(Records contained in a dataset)
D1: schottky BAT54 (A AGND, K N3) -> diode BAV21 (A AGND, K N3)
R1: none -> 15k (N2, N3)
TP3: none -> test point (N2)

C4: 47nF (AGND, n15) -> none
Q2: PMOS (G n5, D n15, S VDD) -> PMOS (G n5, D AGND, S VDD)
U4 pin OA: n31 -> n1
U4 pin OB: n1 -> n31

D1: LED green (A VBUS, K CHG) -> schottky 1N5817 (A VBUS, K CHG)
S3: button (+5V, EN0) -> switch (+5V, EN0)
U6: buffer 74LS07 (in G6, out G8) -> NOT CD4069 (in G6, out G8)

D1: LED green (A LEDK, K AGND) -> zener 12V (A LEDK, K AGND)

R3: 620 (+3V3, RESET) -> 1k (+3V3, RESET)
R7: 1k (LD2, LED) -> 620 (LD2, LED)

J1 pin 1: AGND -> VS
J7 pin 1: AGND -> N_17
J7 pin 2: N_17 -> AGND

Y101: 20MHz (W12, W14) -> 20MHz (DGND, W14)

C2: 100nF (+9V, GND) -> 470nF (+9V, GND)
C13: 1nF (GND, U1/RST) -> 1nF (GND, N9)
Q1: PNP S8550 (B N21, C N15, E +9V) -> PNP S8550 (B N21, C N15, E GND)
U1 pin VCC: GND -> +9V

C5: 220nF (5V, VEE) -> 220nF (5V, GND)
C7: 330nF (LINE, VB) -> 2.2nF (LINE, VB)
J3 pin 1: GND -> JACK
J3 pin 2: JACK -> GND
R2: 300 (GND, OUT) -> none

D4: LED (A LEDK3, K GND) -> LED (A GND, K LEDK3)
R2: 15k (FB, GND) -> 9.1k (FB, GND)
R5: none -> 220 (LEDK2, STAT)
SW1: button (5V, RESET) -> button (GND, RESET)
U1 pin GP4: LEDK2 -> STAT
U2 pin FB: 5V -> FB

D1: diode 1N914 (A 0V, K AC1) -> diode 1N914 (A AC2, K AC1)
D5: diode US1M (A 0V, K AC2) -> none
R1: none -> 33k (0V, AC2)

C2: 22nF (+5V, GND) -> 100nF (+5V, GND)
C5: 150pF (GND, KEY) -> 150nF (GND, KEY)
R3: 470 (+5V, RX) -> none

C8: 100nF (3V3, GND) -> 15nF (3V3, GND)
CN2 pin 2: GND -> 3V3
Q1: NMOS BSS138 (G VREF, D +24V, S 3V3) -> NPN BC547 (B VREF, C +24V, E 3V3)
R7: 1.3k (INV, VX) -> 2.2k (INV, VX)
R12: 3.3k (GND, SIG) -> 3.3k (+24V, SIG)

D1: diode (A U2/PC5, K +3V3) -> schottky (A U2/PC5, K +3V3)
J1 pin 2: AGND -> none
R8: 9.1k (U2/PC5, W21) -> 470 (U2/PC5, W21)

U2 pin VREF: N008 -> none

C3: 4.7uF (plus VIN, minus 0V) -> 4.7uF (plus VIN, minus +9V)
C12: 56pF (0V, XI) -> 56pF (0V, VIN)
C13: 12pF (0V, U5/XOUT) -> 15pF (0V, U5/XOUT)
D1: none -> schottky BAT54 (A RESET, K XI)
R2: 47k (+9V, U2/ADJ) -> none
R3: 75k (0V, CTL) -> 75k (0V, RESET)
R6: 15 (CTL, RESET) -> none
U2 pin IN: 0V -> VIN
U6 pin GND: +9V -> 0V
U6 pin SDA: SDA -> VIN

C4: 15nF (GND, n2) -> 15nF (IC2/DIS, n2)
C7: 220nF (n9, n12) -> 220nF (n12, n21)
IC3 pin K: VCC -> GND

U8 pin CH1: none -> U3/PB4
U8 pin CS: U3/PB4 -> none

• _Work to complete_
Scan the data for the string "schottky" and copy each line in which it occurs.

• _Task solution_
D1: schottky BAT54 (A AGND, K N3) -> diode BAV21 (A AGND, K N3)
D1: LED green (A VBUS, K CHG) -> schottky 1N5817 (A VBUS, K CHG)
D1: diode (A U2/PC5, K +3V3) -> schottky (A U2/PC5, K +3V3)
D1: none -> schottky BAT54 (A RESET, K XI)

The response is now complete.